» Task to carry out: The lines from the start of the data through the line with "L103: 3.3mH (SIG1, SIG6) -> 3.3mH (GND, SIG5)" are to be returned verbatim; all later lines are to be omitted.

» Available data:
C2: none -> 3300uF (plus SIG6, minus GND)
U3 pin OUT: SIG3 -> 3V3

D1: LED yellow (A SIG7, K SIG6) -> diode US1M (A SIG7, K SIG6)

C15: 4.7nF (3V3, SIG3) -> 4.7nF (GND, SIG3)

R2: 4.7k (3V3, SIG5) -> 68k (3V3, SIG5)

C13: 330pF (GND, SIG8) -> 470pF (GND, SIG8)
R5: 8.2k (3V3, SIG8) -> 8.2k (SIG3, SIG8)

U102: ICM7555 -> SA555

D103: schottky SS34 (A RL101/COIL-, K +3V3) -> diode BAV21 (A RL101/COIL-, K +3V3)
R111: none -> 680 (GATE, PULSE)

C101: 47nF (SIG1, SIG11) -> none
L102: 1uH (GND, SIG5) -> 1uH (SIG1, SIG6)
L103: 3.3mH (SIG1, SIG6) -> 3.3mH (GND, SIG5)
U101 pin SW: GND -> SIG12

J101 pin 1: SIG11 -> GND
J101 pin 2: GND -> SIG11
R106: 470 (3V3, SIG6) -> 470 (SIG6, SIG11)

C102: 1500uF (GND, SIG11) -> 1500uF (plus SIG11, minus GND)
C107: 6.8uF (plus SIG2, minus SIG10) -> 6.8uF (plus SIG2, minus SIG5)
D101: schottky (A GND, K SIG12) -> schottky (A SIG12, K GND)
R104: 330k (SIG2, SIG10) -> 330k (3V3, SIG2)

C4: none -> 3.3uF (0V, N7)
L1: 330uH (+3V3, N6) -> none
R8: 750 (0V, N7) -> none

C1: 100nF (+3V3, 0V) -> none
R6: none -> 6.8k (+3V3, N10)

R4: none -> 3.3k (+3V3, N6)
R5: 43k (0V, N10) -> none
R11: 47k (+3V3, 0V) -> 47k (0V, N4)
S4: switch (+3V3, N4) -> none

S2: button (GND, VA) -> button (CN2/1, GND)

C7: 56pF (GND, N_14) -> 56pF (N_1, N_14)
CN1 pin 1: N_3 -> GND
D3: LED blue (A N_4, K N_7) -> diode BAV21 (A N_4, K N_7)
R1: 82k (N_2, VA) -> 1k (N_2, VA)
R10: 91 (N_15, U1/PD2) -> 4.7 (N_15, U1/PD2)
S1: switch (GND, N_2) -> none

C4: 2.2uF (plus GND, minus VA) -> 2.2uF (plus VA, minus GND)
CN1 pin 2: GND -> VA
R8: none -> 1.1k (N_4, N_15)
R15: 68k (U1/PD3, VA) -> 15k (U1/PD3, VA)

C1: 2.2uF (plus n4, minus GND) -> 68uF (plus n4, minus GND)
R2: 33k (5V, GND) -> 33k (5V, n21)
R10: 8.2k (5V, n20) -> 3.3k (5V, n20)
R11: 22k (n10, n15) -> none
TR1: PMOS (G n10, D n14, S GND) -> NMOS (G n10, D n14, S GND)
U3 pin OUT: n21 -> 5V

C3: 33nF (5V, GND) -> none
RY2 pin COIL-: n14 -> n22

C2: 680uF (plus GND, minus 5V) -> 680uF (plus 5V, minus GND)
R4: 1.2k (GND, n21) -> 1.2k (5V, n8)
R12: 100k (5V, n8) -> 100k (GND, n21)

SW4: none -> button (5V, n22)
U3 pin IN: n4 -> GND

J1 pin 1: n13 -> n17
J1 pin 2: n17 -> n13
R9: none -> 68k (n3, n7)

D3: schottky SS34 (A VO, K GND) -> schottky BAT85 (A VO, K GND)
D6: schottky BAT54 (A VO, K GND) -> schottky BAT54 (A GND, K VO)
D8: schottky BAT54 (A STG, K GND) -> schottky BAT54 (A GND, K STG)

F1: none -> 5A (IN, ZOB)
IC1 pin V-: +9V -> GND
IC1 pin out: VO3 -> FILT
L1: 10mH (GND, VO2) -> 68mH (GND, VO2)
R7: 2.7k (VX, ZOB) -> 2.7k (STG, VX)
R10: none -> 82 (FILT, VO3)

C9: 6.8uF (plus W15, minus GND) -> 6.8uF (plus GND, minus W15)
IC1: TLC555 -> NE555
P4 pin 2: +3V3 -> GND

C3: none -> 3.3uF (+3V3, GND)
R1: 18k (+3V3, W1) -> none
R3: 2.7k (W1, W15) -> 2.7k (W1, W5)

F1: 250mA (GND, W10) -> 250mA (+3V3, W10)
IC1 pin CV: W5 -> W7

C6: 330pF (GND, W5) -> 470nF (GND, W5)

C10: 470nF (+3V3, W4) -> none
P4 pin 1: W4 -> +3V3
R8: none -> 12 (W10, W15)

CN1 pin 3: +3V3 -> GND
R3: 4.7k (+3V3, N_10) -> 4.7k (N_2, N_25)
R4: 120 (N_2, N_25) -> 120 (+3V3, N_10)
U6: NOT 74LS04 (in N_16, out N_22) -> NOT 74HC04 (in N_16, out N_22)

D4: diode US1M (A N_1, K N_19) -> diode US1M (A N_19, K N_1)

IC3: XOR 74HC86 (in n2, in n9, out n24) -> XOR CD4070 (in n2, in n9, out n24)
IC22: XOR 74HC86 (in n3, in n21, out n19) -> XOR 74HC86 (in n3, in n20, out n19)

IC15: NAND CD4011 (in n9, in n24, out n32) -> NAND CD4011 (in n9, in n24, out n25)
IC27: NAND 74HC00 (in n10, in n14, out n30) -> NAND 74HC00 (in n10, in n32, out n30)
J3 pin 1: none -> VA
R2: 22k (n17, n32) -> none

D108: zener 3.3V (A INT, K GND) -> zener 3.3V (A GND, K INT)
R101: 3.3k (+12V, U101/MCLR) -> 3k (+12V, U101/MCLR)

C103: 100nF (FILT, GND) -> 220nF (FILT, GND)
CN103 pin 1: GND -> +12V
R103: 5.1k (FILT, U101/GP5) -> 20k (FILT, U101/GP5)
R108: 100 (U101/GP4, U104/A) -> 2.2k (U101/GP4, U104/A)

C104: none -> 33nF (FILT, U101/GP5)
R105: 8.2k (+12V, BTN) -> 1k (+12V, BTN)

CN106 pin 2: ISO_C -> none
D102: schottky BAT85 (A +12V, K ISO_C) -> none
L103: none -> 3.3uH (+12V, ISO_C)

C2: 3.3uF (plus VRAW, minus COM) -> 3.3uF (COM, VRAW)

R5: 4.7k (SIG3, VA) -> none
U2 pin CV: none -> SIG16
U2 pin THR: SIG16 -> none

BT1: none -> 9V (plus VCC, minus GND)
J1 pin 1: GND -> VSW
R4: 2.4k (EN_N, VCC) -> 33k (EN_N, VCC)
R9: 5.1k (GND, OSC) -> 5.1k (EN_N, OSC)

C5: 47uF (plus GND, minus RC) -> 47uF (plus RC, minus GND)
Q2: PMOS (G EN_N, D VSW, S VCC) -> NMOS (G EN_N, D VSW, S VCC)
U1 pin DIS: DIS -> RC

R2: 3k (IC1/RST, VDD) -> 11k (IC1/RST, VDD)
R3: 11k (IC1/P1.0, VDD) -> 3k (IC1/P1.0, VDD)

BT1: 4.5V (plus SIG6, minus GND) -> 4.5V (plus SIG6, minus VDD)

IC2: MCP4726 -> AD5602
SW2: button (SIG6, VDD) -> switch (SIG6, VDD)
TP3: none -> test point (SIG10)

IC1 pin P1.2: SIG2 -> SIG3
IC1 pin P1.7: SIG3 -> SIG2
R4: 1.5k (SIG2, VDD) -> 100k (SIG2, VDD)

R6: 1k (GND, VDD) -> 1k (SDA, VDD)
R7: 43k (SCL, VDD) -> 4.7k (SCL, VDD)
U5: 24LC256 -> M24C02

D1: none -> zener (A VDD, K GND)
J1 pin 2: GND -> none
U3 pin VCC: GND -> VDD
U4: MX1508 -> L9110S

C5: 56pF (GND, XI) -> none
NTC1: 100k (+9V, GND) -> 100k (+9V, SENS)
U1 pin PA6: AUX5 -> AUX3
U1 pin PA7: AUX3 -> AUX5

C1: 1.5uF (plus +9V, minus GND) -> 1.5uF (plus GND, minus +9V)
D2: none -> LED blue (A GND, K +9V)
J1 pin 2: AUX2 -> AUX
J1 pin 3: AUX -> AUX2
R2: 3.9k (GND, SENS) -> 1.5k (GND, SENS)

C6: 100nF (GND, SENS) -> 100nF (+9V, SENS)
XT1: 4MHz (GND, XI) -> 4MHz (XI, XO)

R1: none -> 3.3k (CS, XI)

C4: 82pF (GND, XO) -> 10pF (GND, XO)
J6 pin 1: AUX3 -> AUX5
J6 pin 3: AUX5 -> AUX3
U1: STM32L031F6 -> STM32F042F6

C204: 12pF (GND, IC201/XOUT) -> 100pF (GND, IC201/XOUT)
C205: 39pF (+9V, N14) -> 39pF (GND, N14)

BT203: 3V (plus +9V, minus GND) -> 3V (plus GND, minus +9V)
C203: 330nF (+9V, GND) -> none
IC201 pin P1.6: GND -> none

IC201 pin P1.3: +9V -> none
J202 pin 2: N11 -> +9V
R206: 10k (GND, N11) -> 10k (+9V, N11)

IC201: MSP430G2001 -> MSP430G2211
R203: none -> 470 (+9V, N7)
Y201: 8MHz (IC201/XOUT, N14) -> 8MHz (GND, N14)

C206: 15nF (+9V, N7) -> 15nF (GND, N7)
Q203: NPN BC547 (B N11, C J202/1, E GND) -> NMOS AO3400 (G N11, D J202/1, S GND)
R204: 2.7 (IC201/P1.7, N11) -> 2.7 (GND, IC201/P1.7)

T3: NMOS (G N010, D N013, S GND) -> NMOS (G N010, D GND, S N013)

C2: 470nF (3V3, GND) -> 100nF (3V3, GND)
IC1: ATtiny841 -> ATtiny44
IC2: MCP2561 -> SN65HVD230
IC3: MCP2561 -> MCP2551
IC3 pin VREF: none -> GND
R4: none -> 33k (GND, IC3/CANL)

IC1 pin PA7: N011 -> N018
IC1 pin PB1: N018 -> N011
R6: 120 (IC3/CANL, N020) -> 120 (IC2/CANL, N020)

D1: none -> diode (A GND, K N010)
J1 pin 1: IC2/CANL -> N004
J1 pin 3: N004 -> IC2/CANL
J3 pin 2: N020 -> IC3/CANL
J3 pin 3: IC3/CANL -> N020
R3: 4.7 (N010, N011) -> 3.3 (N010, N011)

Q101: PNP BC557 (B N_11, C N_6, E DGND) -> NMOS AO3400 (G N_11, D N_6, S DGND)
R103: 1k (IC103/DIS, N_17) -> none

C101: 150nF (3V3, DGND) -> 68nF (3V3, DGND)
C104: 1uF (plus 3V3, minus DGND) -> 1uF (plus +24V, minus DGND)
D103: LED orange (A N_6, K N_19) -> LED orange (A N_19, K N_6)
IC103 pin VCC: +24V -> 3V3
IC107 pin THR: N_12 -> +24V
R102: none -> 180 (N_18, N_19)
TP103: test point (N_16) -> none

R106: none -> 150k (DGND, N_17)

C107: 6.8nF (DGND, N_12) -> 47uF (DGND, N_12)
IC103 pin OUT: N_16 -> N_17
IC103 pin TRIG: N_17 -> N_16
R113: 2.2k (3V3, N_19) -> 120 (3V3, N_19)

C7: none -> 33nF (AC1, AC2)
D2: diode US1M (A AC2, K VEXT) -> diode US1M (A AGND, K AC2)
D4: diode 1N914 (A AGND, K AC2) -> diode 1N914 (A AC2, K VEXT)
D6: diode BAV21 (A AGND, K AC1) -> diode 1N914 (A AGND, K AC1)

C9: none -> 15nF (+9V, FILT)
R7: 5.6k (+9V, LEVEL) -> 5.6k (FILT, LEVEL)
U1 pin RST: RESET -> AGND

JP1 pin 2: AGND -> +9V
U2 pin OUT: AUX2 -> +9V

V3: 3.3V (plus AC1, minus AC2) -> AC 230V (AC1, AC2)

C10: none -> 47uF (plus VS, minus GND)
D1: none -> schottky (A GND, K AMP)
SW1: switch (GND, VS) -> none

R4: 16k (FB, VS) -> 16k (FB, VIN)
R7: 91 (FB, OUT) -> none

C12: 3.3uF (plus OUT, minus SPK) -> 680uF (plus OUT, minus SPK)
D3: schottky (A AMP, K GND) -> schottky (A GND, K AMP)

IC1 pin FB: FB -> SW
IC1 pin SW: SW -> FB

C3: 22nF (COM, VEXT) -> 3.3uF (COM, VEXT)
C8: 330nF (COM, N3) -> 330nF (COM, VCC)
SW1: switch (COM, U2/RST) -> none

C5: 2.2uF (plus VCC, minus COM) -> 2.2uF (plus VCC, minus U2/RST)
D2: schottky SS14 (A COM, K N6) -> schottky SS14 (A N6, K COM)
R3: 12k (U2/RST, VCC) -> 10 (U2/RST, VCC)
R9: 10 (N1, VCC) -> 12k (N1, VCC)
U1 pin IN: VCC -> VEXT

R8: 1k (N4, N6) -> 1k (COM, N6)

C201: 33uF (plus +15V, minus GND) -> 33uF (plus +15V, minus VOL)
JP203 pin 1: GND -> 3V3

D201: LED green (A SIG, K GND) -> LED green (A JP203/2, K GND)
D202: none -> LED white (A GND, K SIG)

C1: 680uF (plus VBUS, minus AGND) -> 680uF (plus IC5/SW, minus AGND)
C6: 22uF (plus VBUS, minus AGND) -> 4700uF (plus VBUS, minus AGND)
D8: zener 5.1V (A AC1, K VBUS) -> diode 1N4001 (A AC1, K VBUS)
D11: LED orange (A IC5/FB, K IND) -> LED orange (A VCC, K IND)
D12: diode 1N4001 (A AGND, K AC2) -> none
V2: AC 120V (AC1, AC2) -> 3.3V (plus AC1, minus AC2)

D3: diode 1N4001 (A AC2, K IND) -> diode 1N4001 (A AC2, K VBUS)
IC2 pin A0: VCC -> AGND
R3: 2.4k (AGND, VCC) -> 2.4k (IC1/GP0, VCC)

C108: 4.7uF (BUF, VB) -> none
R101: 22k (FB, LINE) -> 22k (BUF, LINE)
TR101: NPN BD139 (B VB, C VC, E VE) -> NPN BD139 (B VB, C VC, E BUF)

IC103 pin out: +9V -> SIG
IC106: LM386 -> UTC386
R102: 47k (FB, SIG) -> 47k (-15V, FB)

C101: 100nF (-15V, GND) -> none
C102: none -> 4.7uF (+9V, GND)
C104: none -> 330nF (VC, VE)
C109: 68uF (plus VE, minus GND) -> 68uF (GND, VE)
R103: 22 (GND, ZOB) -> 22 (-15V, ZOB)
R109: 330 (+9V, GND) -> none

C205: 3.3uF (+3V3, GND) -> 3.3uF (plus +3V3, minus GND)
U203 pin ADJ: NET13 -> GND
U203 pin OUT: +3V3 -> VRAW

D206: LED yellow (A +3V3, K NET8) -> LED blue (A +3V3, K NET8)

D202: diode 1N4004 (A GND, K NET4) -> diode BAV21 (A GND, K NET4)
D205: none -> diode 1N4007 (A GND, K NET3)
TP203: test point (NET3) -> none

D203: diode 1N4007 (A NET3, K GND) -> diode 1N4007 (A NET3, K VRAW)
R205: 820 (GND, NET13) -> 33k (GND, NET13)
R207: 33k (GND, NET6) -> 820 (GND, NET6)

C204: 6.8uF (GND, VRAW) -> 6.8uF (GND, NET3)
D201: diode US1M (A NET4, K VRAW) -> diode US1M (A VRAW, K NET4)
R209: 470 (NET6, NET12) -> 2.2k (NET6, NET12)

» Result for this task:
C2: none -> 3300uF (plus SIG6, minus GND)
U3 pin OUT: SIG3 -> 3V3

D1: LED yellow (A SIG7, K SIG6) -> diode US1M (A SIG7, K SIG6)

C15: 4.7nF (3V3, SIG3) -> 4.7nF (GND, SIG3)

R2: 4.7k (3V3, SIG5) -> 68k (3V3, SIG5)

C13: 330pF (GND, SIG8) -> 470pF (GND, SIG8)
R5: 8.2k (3V3, SIG8) -> 8.2k (SIG3, SIG8)

U102: ICM7555 -> SA555

D103: schottky SS34 (A RL101/COIL-, K +3V3) -> diode BAV21 (A RL101/COIL-, K +3V3)
R111: none -> 680 (GATE, PULSE)

C101: 47nF (SIG1, SIG11) -> none
L102: 1uH (GND, SIG5) -> 1uH (SIG1, SIG6)
L103: 3.3mH (SIG1, SIG6) -> 3.3mH (GND, SIG5)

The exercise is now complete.